» **Exercise data**:
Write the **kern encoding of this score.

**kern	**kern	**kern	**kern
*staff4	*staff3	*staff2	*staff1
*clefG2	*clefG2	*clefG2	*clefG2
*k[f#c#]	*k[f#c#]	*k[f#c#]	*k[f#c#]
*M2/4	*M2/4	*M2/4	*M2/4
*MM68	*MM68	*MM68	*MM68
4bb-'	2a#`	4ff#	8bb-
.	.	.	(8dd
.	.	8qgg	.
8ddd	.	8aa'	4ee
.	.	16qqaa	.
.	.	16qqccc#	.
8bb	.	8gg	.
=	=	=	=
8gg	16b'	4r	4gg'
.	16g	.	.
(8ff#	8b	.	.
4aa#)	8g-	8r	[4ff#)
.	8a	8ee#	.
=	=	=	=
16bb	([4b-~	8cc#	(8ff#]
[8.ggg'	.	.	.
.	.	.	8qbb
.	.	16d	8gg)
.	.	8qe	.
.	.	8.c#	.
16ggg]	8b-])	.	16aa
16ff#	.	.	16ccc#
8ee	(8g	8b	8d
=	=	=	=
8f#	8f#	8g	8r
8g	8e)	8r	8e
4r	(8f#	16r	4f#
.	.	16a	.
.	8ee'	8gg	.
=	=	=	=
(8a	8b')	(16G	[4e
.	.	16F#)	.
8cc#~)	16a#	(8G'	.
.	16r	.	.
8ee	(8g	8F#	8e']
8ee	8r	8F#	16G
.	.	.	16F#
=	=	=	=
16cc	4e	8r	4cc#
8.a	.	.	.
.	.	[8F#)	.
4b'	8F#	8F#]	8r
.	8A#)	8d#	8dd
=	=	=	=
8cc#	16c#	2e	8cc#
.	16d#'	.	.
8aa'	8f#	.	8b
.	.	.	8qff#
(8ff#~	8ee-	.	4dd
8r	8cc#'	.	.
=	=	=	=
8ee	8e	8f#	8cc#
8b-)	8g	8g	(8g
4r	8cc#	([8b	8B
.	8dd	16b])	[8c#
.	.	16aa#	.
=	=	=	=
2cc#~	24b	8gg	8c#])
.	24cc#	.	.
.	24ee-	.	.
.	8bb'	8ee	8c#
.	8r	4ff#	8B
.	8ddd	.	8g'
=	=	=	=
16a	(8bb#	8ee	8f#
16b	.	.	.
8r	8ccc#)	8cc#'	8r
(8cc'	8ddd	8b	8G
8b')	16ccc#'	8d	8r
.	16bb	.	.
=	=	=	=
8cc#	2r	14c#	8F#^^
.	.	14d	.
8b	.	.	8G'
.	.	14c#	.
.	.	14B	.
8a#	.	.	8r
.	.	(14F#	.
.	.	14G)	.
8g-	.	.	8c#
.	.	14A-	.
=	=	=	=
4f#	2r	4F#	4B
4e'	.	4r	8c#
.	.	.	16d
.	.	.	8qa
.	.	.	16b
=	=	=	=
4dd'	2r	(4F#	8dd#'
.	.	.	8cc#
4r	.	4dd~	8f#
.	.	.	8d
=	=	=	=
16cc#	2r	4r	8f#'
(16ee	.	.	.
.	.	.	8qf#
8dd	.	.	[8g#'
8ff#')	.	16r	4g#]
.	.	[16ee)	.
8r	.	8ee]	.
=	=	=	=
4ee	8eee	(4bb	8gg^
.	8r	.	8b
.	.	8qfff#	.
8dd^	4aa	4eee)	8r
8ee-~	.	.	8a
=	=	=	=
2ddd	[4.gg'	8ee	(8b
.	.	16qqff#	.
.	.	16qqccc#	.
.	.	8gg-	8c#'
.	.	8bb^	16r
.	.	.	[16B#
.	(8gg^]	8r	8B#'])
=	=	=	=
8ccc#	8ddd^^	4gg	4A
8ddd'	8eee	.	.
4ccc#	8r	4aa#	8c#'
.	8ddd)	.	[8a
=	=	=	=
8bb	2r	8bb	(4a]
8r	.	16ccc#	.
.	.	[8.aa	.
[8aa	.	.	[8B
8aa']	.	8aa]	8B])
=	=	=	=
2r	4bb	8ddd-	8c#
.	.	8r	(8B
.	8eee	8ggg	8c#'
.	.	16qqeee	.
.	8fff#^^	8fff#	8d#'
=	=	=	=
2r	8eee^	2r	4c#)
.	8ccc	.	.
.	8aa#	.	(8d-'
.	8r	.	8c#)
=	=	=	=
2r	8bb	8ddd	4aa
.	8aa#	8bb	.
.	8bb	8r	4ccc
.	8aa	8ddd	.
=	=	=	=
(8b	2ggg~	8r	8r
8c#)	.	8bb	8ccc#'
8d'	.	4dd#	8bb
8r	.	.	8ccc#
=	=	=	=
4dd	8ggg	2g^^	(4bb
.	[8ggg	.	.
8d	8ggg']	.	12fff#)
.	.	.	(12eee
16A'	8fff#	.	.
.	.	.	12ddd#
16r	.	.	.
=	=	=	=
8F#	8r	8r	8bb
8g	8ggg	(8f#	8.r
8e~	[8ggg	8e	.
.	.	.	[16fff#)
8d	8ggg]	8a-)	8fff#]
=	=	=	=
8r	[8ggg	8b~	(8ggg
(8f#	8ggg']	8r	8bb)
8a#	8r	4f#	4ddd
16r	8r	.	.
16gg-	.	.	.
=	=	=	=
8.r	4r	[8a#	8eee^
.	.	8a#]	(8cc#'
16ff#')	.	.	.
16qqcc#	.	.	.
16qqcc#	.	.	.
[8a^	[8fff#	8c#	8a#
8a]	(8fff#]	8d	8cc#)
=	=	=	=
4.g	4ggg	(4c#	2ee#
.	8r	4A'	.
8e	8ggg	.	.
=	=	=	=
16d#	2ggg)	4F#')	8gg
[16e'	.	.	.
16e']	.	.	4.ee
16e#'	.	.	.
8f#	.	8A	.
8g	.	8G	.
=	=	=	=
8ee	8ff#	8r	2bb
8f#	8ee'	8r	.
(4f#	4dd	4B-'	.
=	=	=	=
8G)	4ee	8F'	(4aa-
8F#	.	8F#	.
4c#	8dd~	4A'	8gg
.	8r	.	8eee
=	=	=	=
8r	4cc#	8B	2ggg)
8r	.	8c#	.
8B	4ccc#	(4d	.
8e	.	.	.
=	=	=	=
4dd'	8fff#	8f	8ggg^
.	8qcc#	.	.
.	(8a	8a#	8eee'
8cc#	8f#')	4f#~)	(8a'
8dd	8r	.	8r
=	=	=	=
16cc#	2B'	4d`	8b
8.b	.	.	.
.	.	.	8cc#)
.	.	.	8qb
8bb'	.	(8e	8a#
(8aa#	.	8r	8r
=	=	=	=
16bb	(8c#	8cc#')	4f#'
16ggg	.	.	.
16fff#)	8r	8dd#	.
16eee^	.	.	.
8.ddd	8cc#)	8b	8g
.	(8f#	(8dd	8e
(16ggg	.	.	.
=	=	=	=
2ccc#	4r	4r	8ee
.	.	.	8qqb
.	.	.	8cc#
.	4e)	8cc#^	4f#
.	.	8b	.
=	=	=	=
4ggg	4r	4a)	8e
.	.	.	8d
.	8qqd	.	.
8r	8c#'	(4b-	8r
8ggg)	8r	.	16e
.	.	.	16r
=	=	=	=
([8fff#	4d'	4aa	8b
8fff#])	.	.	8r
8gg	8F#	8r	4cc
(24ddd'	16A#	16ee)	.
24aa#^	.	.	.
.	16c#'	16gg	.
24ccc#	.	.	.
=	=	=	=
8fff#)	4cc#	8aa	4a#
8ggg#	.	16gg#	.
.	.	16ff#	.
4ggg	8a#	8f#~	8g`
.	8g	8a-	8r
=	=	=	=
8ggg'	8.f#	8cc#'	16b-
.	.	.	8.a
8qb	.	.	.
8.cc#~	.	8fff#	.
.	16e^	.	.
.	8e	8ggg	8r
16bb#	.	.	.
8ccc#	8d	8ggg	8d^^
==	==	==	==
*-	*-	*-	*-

» **To do**:
Copy out every line in the items above that contains the string "kern".

» **Answer to the problem**:
Write the **kern encoding of this score.
**kern	**kern	**kern	**kern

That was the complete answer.